#### EXERCISE
The required answer is an exact copy of the records below, without pictures.

(Scene images with change listings)
************

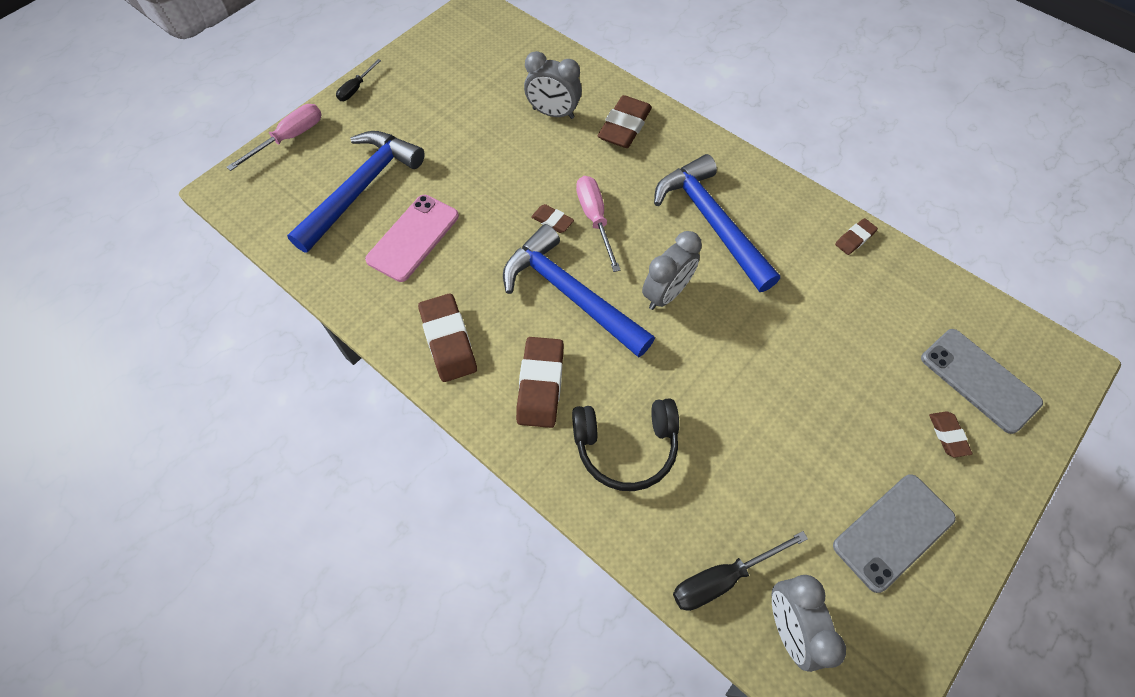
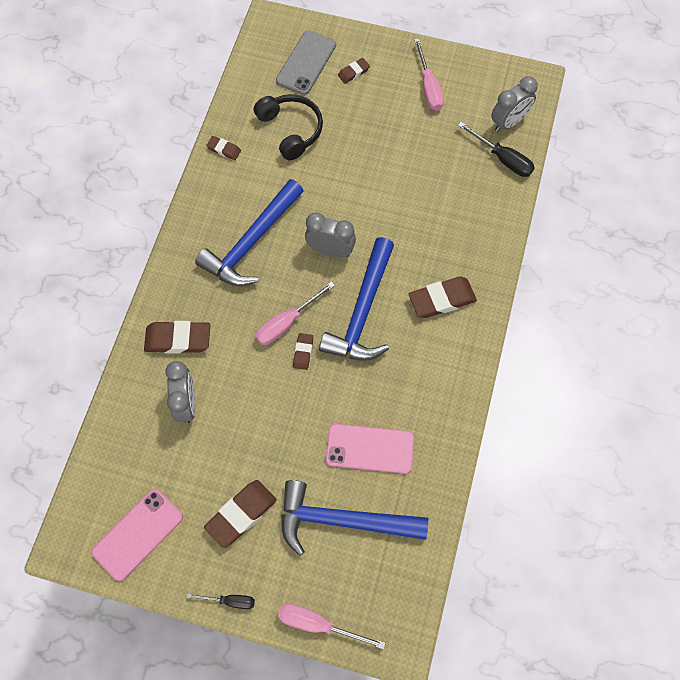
camera: 115 degrees left, 5 degrees up
(448, 340) = (442, 374): brown eraser -> brown eraser (241, 514)
(454, 49) = (138, 534): none -> pink phone
(625, 446) = (455, 233): black headphones -> black headphones (291, 130)
(893, 531) = (428, 87): grey phone -> pink screwdriver

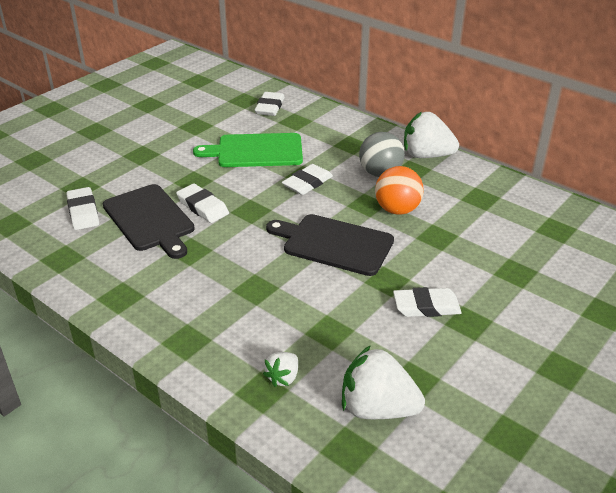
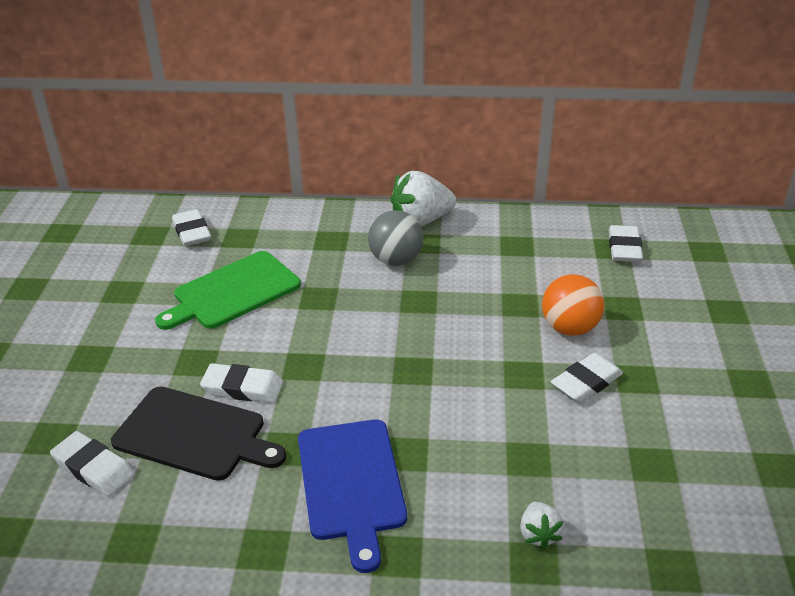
camera: 35 degrees left, 0 degrees up
(204, 289) = (351, 483): none -> blue cutting board
(307, 183) = (332, 305): white eraser -> white eraser (624, 248)
(334, 244) = (432, 361): black cutting board -> none
(377, 408) = (654, 511): white strawberry -> none
(397, 210) = (454, 293): orange ball -> orange ball (569, 328)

************

#### TASK OUTPUT
camera: 115 degrees left, 5 degrees up
(448, 340) = (442, 374): brown eraser -> brown eraser (241, 514)
(454, 49) = (138, 534): none -> pink phone
(625, 446) = (455, 233): black headphones -> black headphones (291, 130)
(893, 531) = (428, 87): grey phone -> pink screwdriver

camera: 35 degrees left, 0 degrees up
(204, 289) = (351, 483): none -> blue cutting board
(307, 183) = (332, 305): white eraser -> white eraser (624, 248)
(334, 244) = (432, 361): black cutting board -> none
(377, 408) = (654, 511): white strawberry -> none
(397, 210) = (454, 293): orange ball -> orange ball (569, 328)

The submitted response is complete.